_Work required_
Starting at the top line, print the entries below exactly as they are and skip every picture.

(Given data Opens)

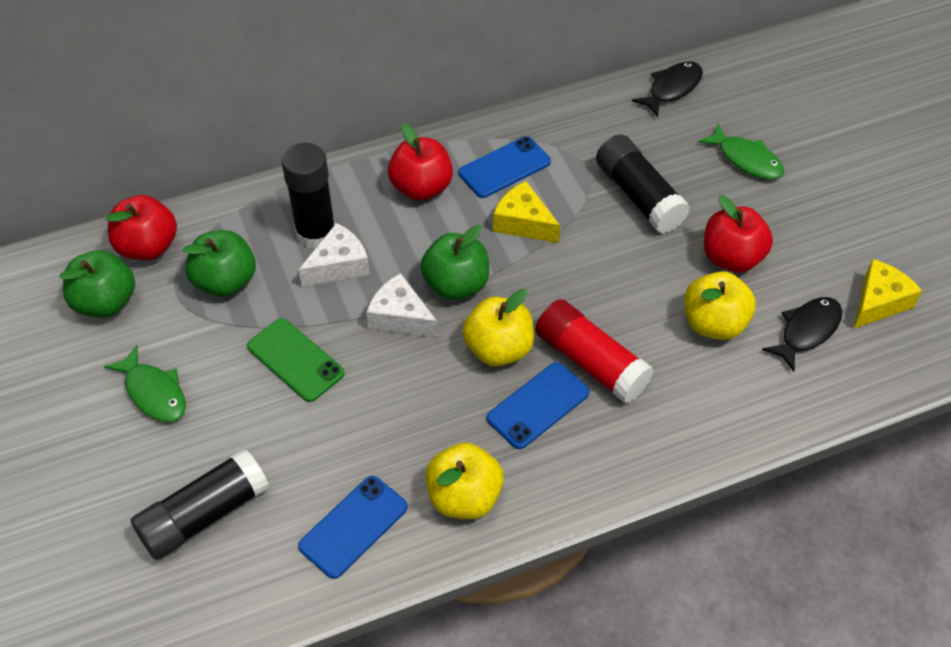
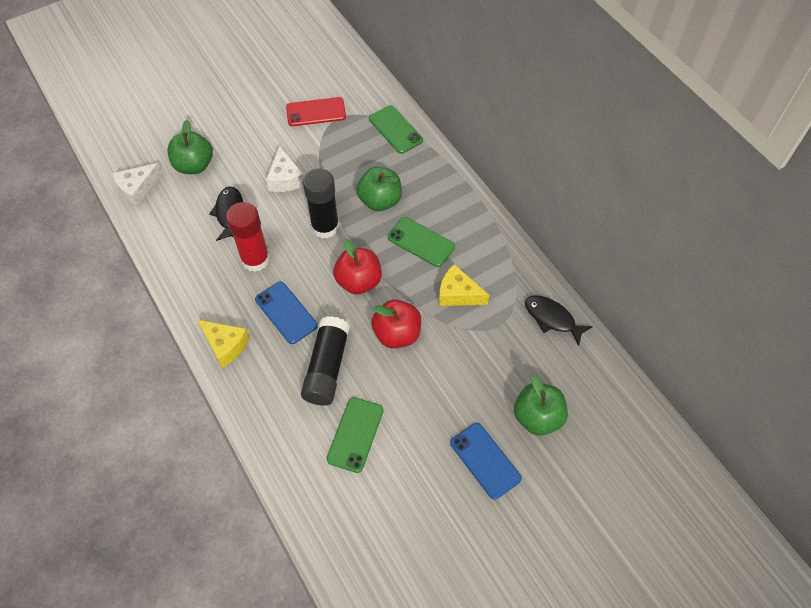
black glue stick: 3 -> 2
blue phone: 3 -> 2
green fish: 2 -> 0
green phone: 1 -> 3
red apple: 3 -> 2
red phone: 0 -> 1
yellow apple: 3 -> 0

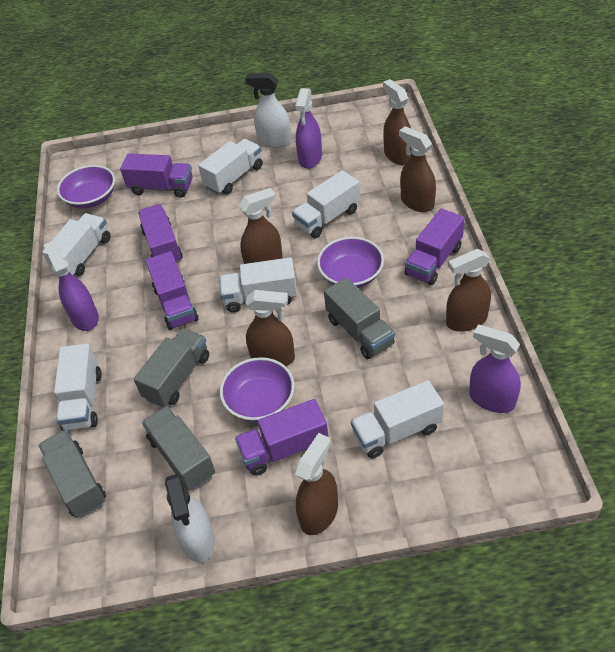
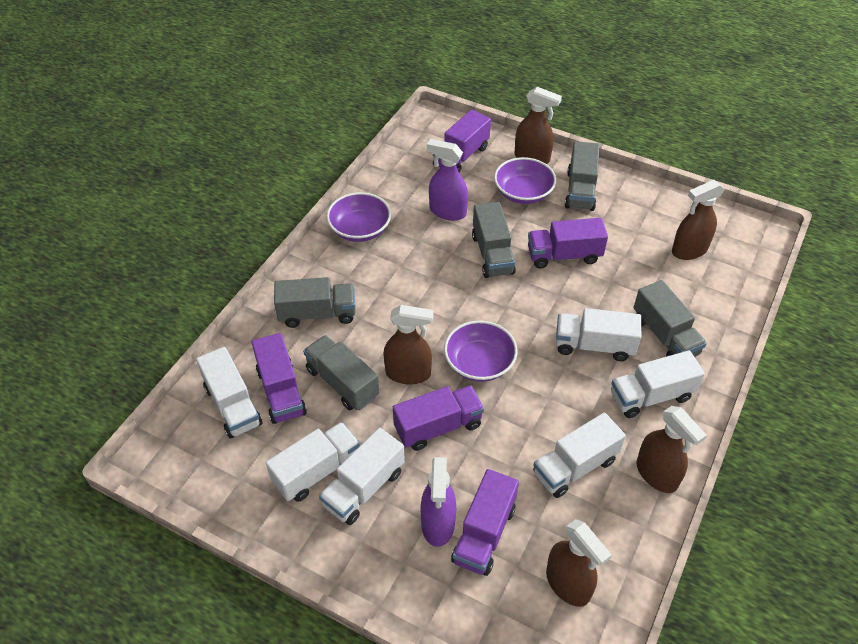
brown spray bottle: 6 -> 5
grey truck: 4 -> 5
purple spray bottle: 3 -> 2
white spray bottle: 2 -> 0

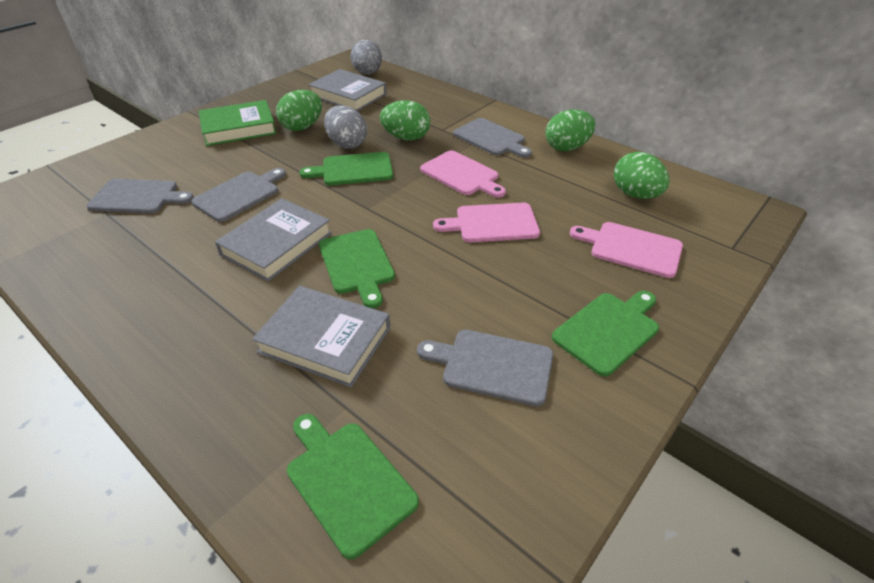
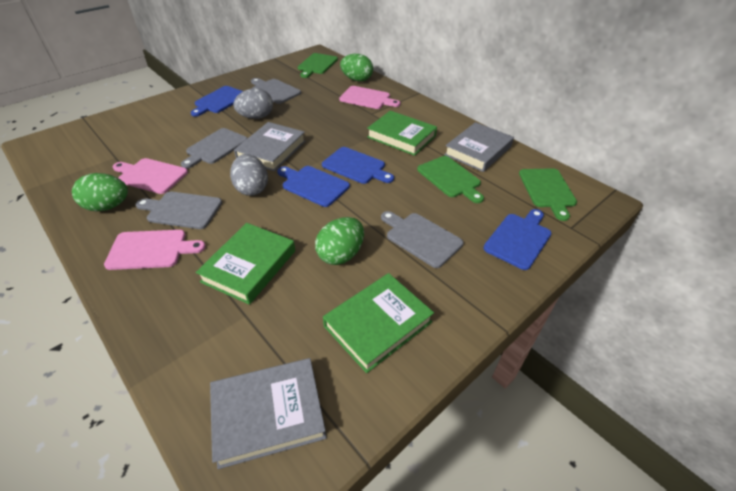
blue cutting board: 0 -> 4
green book: 1 -> 3
green cutting board: 4 -> 3
green egg: 4 -> 3

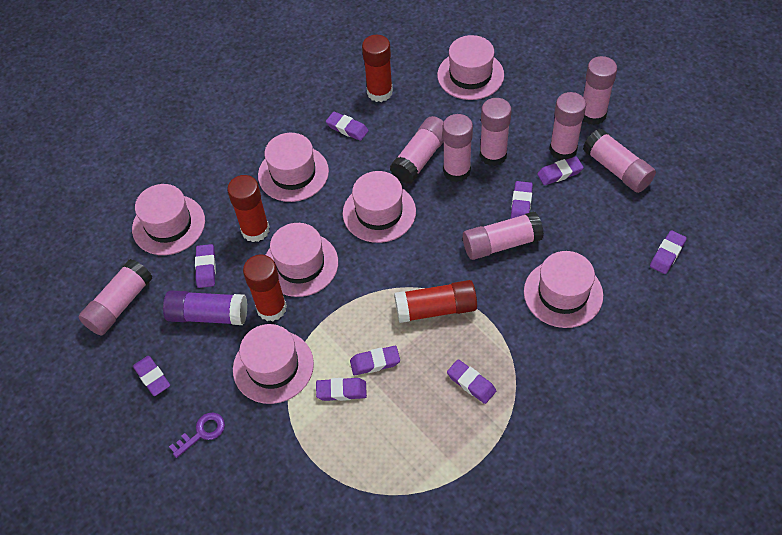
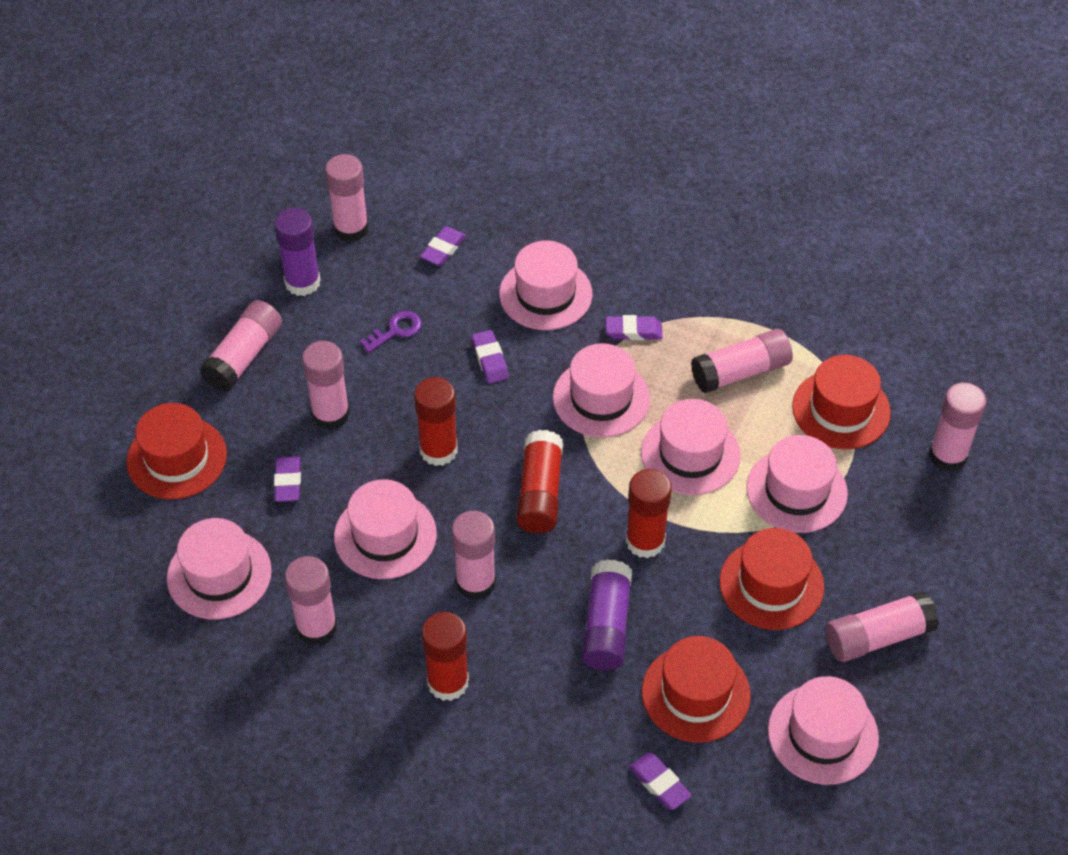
purple eraser: 9 -> 5
purple glue stick: 1 -> 2
red hat: 0 -> 4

(Given data Closes)

_Result of this exercise_
black glue stick: 3 -> 2
blue phone: 3 -> 2
green fish: 2 -> 0
green phone: 1 -> 3
red apple: 3 -> 2
red phone: 0 -> 1
yellow apple: 3 -> 0

brown spray bottle: 6 -> 5
grey truck: 4 -> 5
purple spray bottle: 3 -> 2
white spray bottle: 2 -> 0

blue cutting board: 0 -> 4
green book: 1 -> 3
green cutting board: 4 -> 3
green egg: 4 -> 3

purple eraser: 9 -> 5
purple glue stick: 1 -> 2
red hat: 0 -> 4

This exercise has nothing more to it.